* Your objective
Reproduce the lines below verbatim. Pictures are to be omitted.

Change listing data
-*-*-

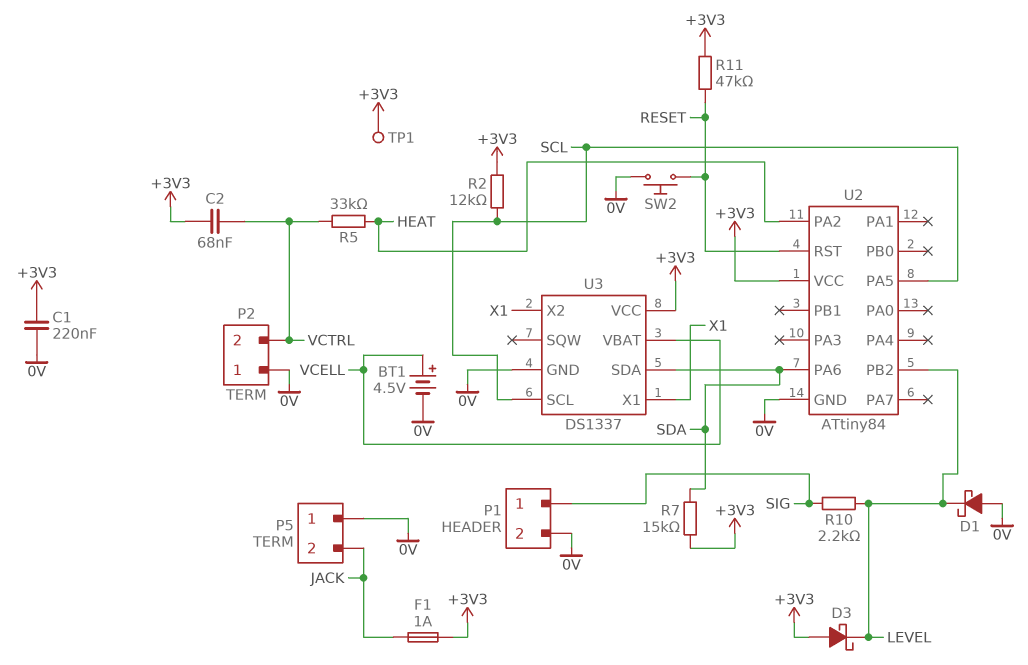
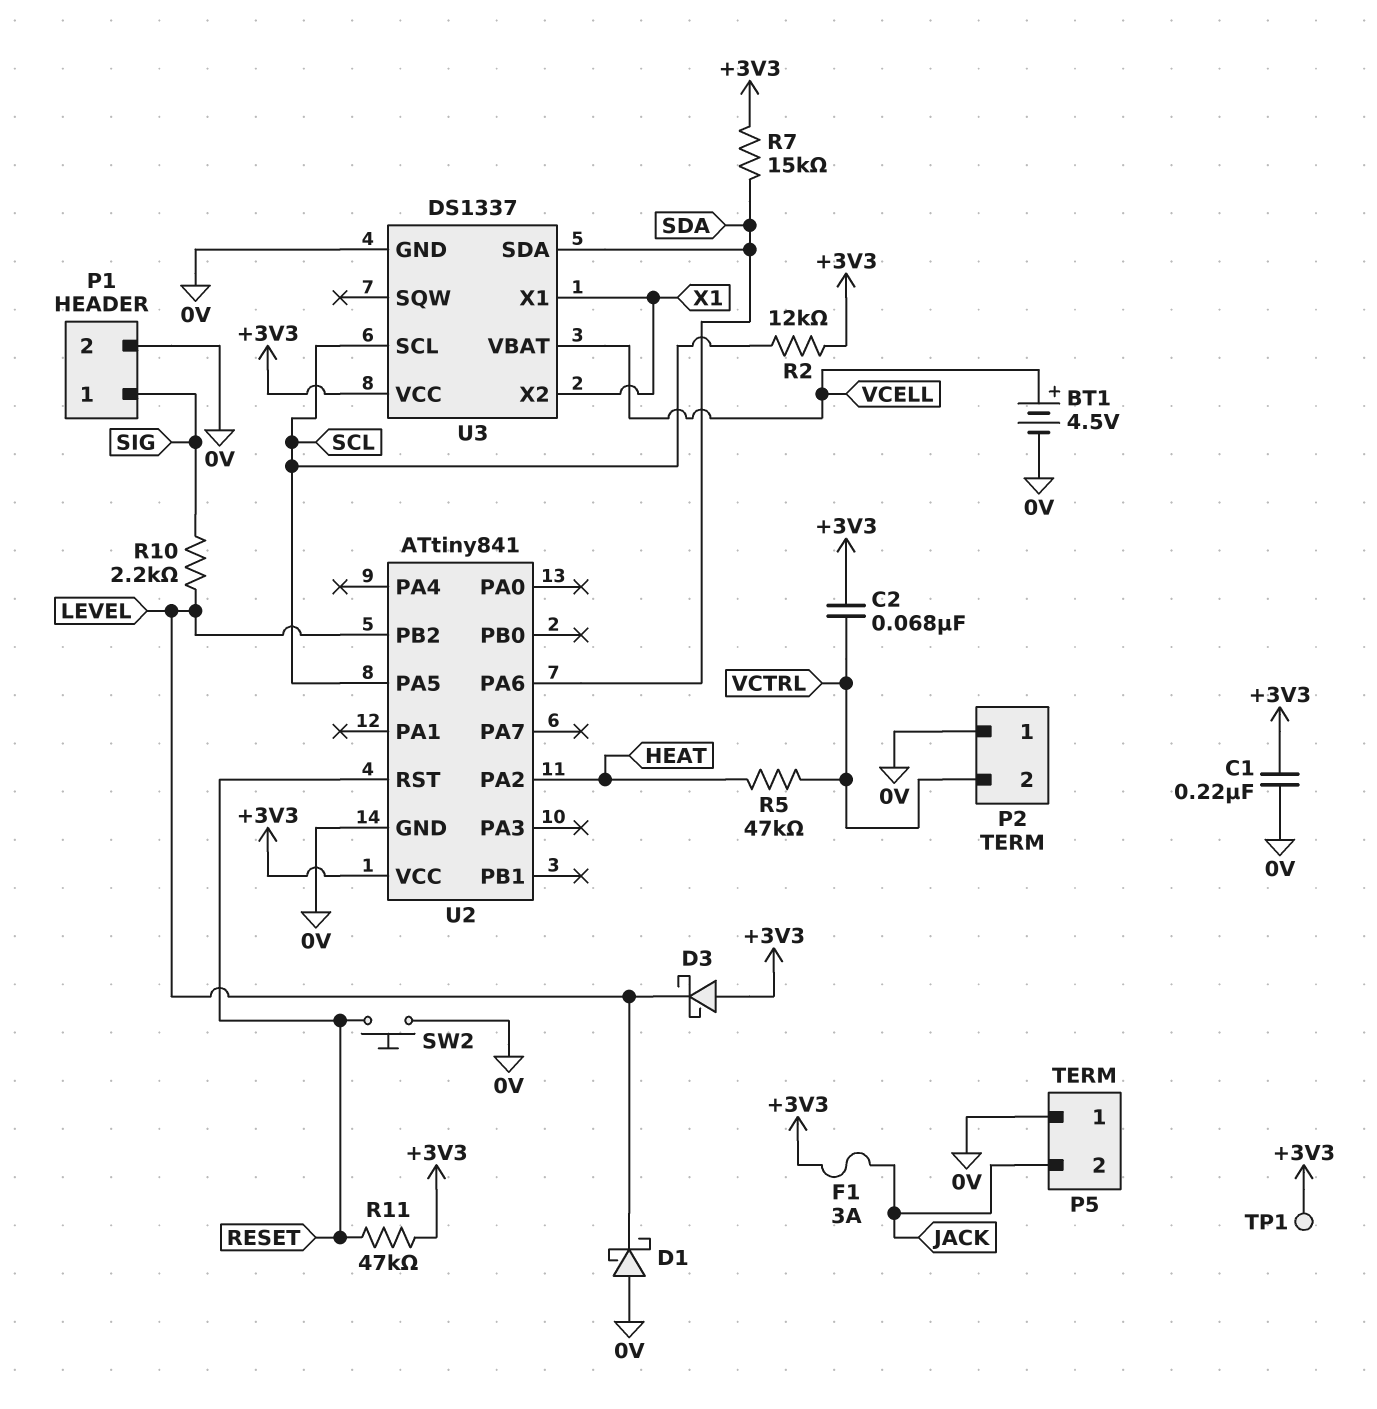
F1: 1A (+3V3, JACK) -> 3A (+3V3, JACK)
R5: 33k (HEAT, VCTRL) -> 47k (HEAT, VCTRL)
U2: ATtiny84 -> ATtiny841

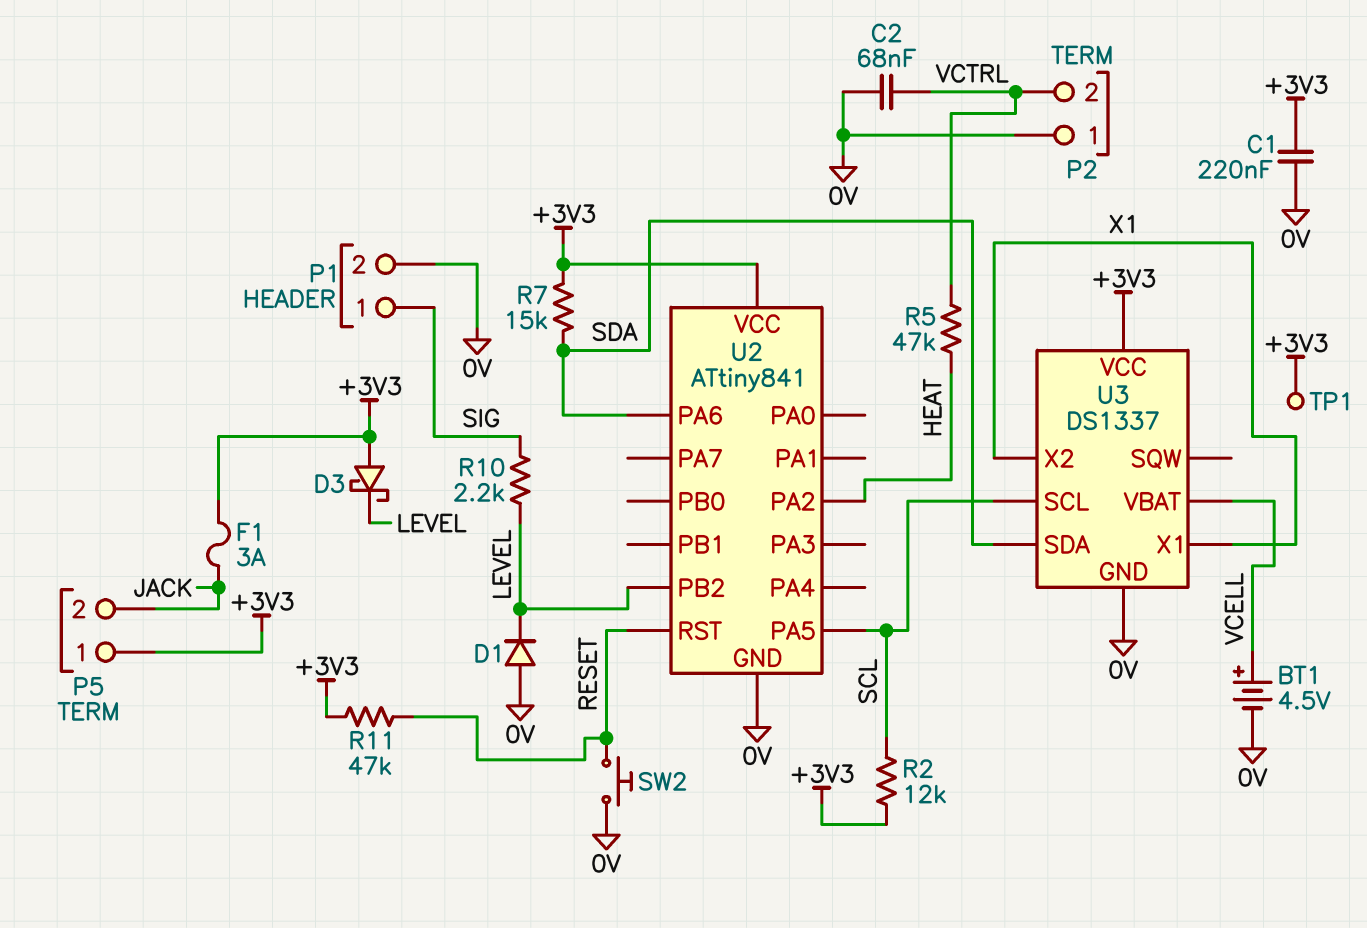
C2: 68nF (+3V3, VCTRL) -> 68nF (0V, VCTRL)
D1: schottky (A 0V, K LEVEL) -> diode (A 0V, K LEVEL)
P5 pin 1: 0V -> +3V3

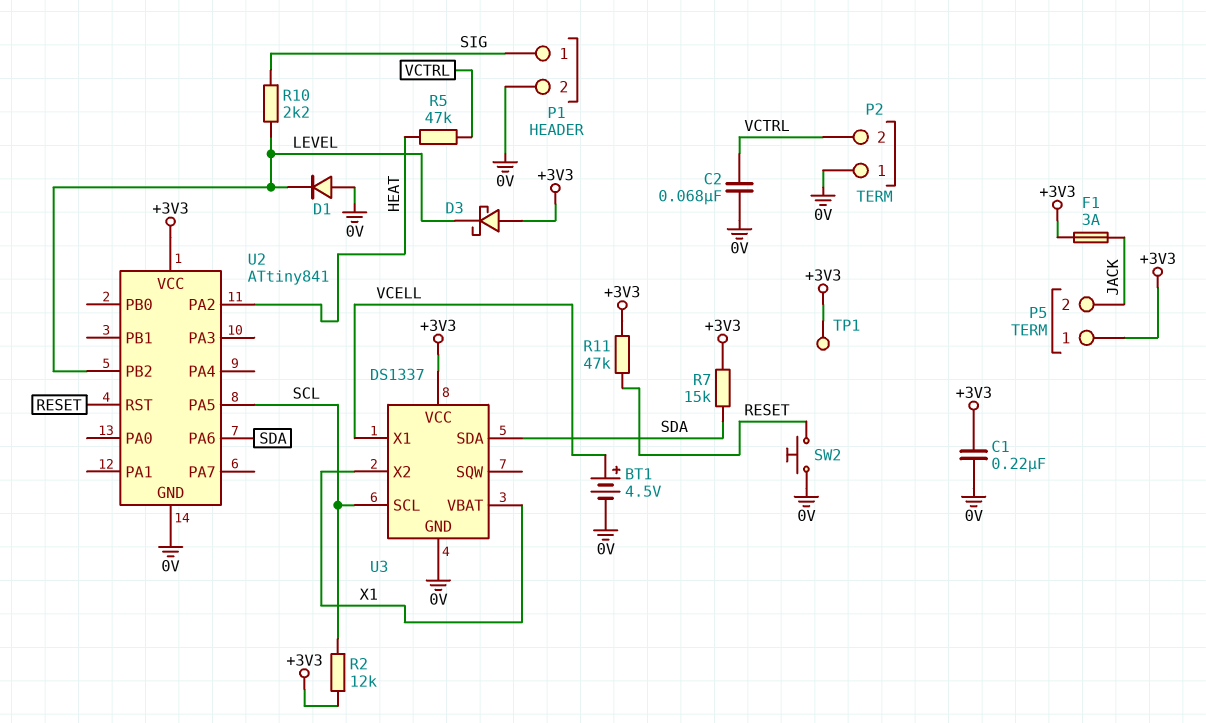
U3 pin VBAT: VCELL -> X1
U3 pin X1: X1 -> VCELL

-*-*-

* Result of this task
F1: 1A (+3V3, JACK) -> 3A (+3V3, JACK)
R5: 33k (HEAT, VCTRL) -> 47k (HEAT, VCTRL)
U2: ATtiny84 -> ATtiny841

C2: 68nF (+3V3, VCTRL) -> 68nF (0V, VCTRL)
D1: schottky (A 0V, K LEVEL) -> diode (A 0V, K LEVEL)
P5 pin 1: 0V -> +3V3

U3 pin VBAT: VCELL -> X1
U3 pin X1: X1 -> VCELL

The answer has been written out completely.